Stored records
(begin)

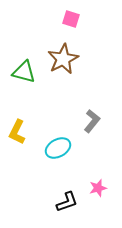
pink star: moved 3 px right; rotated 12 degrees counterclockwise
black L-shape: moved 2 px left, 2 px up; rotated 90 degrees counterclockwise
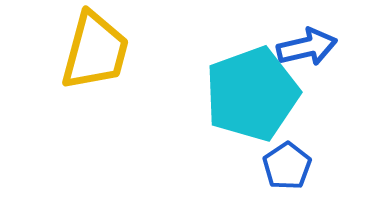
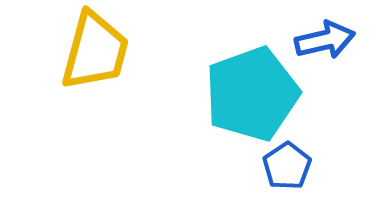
blue arrow: moved 18 px right, 7 px up
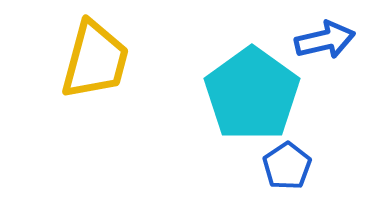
yellow trapezoid: moved 9 px down
cyan pentagon: rotated 16 degrees counterclockwise
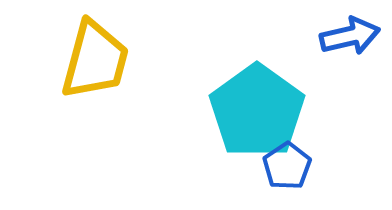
blue arrow: moved 25 px right, 4 px up
cyan pentagon: moved 5 px right, 17 px down
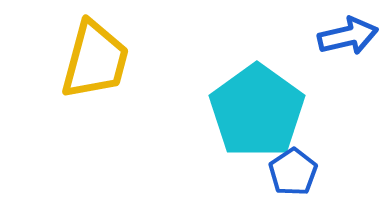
blue arrow: moved 2 px left
blue pentagon: moved 6 px right, 6 px down
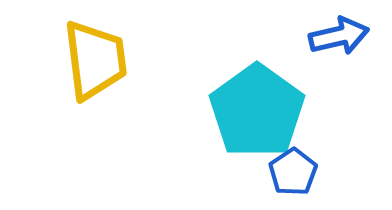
blue arrow: moved 9 px left
yellow trapezoid: rotated 22 degrees counterclockwise
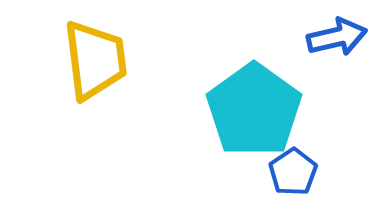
blue arrow: moved 2 px left, 1 px down
cyan pentagon: moved 3 px left, 1 px up
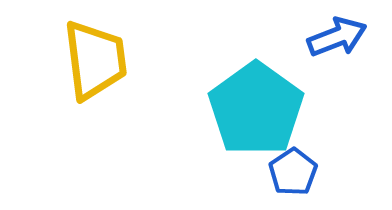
blue arrow: rotated 8 degrees counterclockwise
cyan pentagon: moved 2 px right, 1 px up
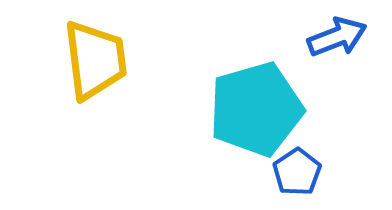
cyan pentagon: rotated 20 degrees clockwise
blue pentagon: moved 4 px right
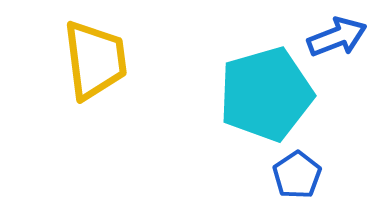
cyan pentagon: moved 10 px right, 15 px up
blue pentagon: moved 3 px down
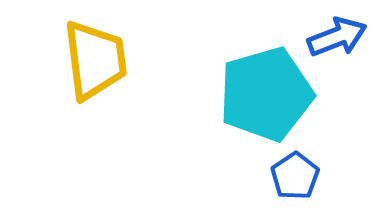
blue pentagon: moved 2 px left, 1 px down
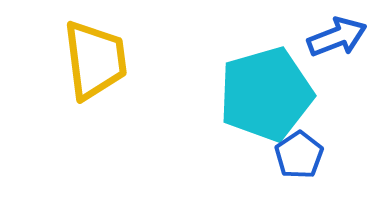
blue pentagon: moved 4 px right, 21 px up
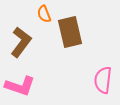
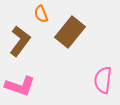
orange semicircle: moved 3 px left
brown rectangle: rotated 52 degrees clockwise
brown L-shape: moved 1 px left, 1 px up
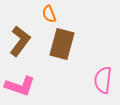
orange semicircle: moved 8 px right
brown rectangle: moved 8 px left, 12 px down; rotated 24 degrees counterclockwise
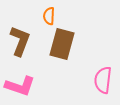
orange semicircle: moved 2 px down; rotated 24 degrees clockwise
brown L-shape: rotated 16 degrees counterclockwise
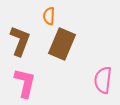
brown rectangle: rotated 8 degrees clockwise
pink L-shape: moved 5 px right, 3 px up; rotated 96 degrees counterclockwise
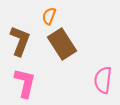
orange semicircle: rotated 18 degrees clockwise
brown rectangle: rotated 56 degrees counterclockwise
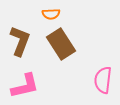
orange semicircle: moved 2 px right, 2 px up; rotated 114 degrees counterclockwise
brown rectangle: moved 1 px left
pink L-shape: moved 3 px down; rotated 64 degrees clockwise
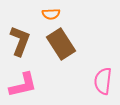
pink semicircle: moved 1 px down
pink L-shape: moved 2 px left, 1 px up
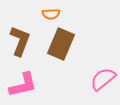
brown rectangle: rotated 56 degrees clockwise
pink semicircle: moved 2 px up; rotated 44 degrees clockwise
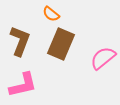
orange semicircle: rotated 42 degrees clockwise
pink semicircle: moved 21 px up
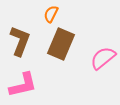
orange semicircle: rotated 78 degrees clockwise
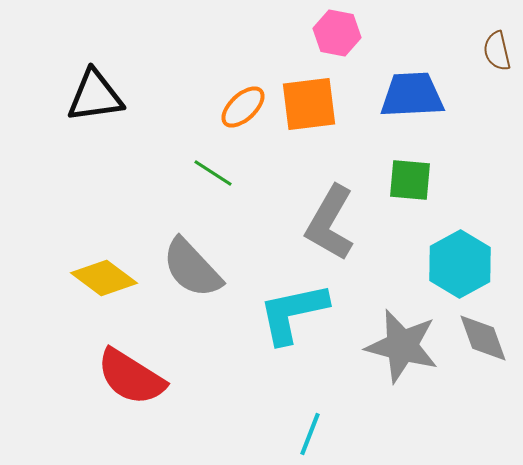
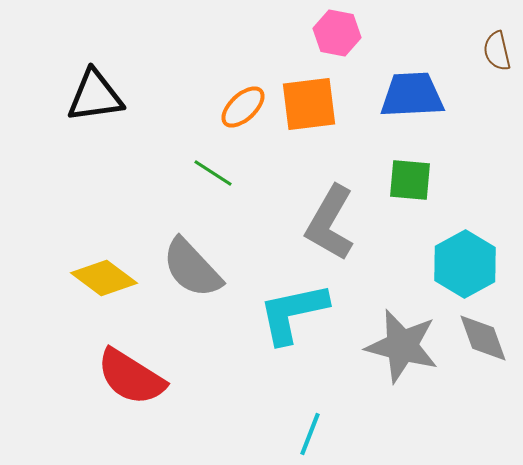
cyan hexagon: moved 5 px right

(end)

## [What is needed]
Rewrite everything from the start of the material down to the line "blue pentagon: moved 2 px left, 1 px down", putting "green" wherever "cyan" appears and keeping every other word the same. Leave the pictures out.

## [Reply to the exercise]
pink star: moved 3 px right; rotated 12 degrees counterclockwise
black L-shape: moved 2 px left, 2 px up; rotated 90 degrees counterclockwise
blue arrow: moved 18 px right, 7 px up
yellow trapezoid: moved 9 px down
green pentagon: rotated 16 degrees counterclockwise
blue arrow: moved 25 px right, 4 px up
green pentagon: moved 5 px right, 17 px down
blue arrow: moved 2 px left
blue pentagon: moved 6 px right, 6 px down
blue arrow: moved 9 px left
yellow trapezoid: rotated 22 degrees counterclockwise
blue arrow: moved 2 px left, 1 px down
green pentagon: moved 3 px left, 1 px up
blue arrow: rotated 8 degrees counterclockwise
green pentagon: moved 2 px right, 1 px up
green pentagon: rotated 20 degrees clockwise
blue pentagon: moved 4 px right
green pentagon: moved 10 px right, 15 px up
blue pentagon: moved 3 px down
blue pentagon: moved 2 px left, 1 px down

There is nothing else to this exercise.